• How to complete this task
Reproduce, unaltered, the line with "IC1 pin CV: N2 -> none" along with every line that follows it in the records, up to the last.

Source material section start

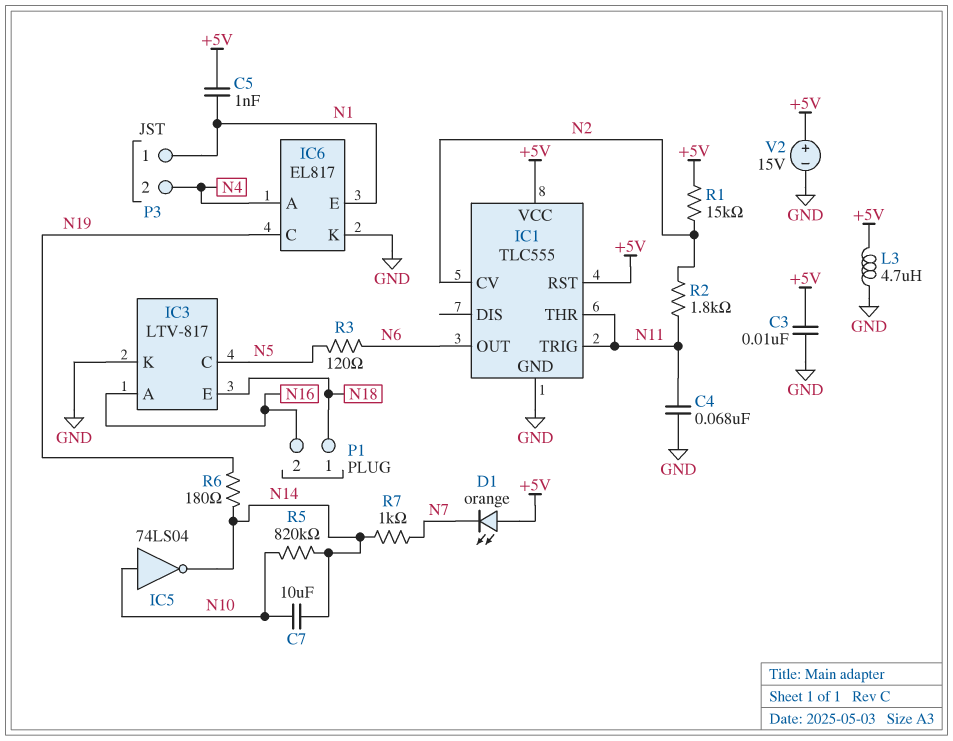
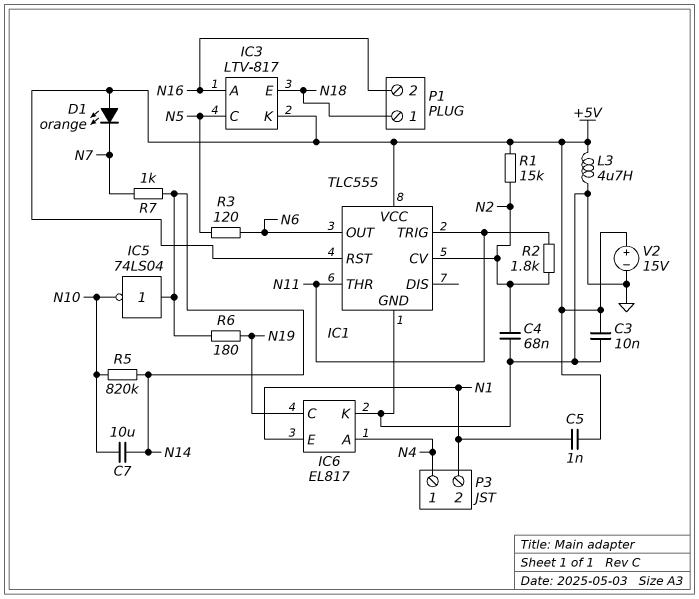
C4: 68nF (GND, N11) -> 68nF (GND, N2)
IC3 pin K: GND -> +5V
IC5: NOT 74LS04 (in N10, out N14) -> NOT 74LS04 (in N14, out N10)
P3 pin 1: N1 -> N4
P3 pin 2: N4 -> N1

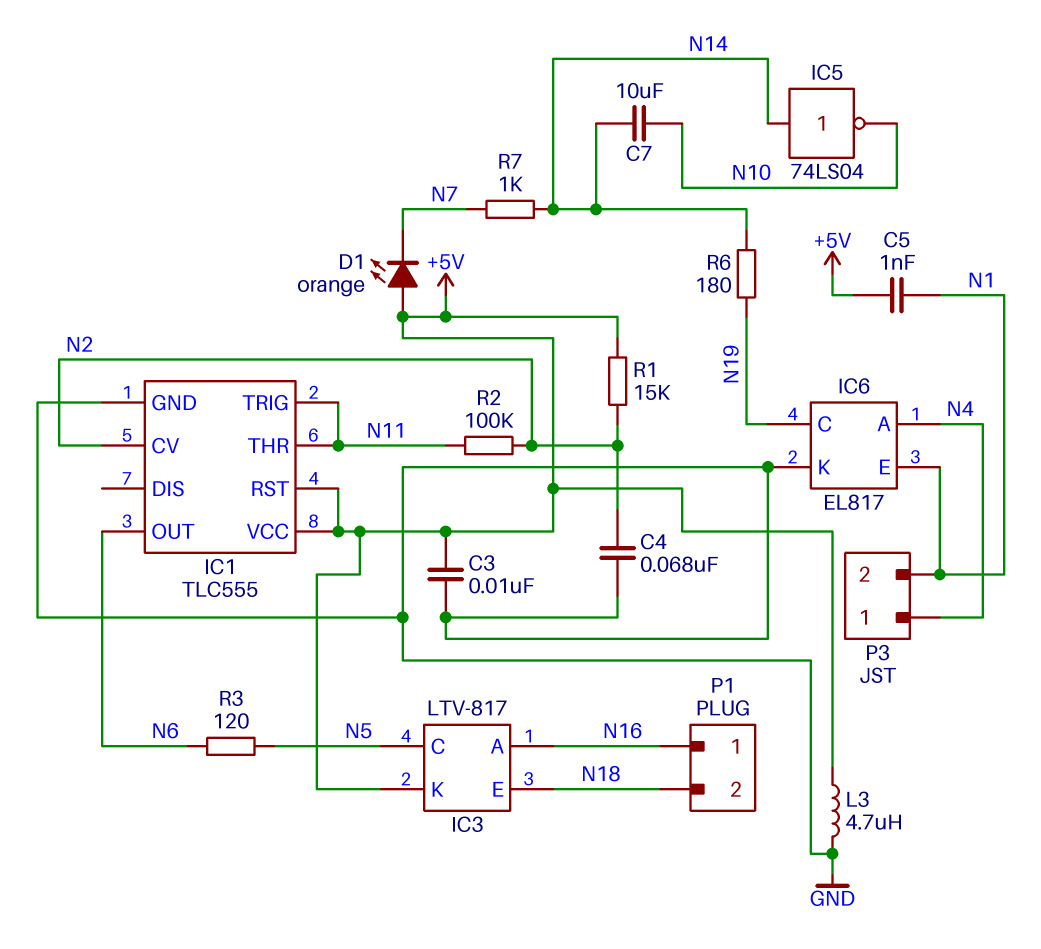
P1 pin 1: N18 -> N16
P1 pin 2: N16 -> N18
R2: 1.8k (N2, N11) -> 100k (N2, N11)
R5: 820k (N10, N14) -> none
V2: 15V (plus +5V, minus GND) -> none

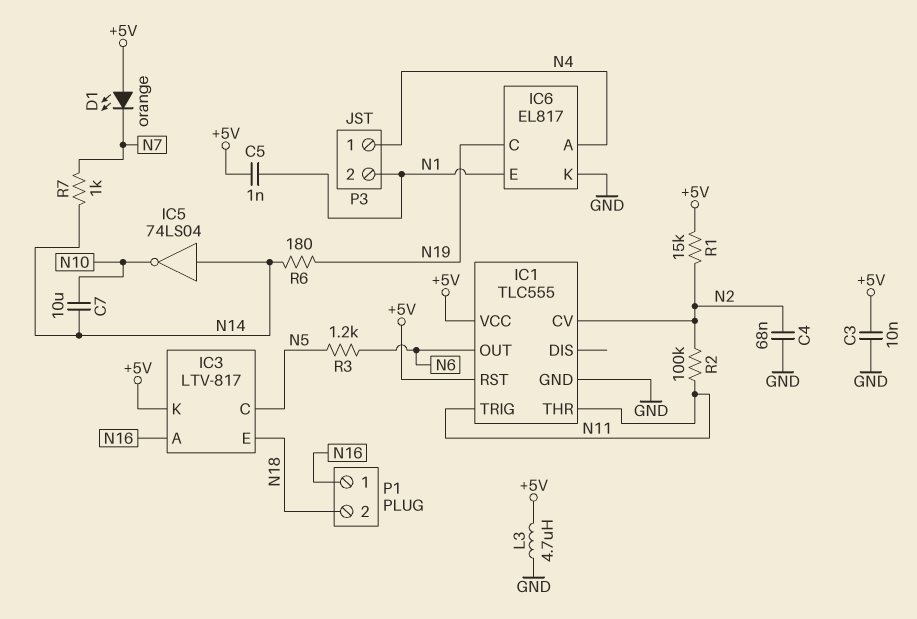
R3: 120 (N5, N6) -> 1.2k (N5, N6)

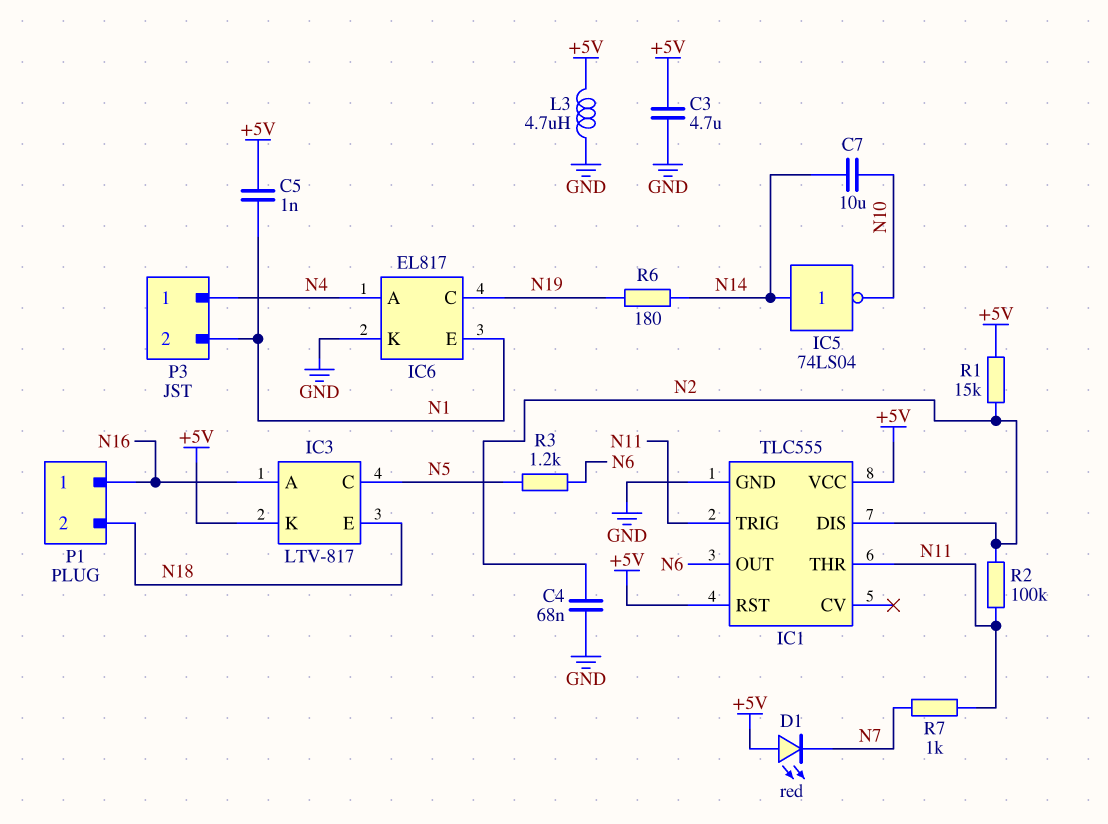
C3: 10nF (+5V, GND) -> 4.7uF (+5V, GND)
D1: LED orange (A +5V, K N7) -> LED red (A +5V, K N7)
IC1 pin CV: N2 -> none
IC1 pin DIS: none -> N2
R7: 1k (N7, N14) -> 1k (N7, N11)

Source material section end

• Solution
IC1 pin CV: N2 -> none
IC1 pin DIS: none -> N2
R7: 1k (N7, N14) -> 1k (N7, N11)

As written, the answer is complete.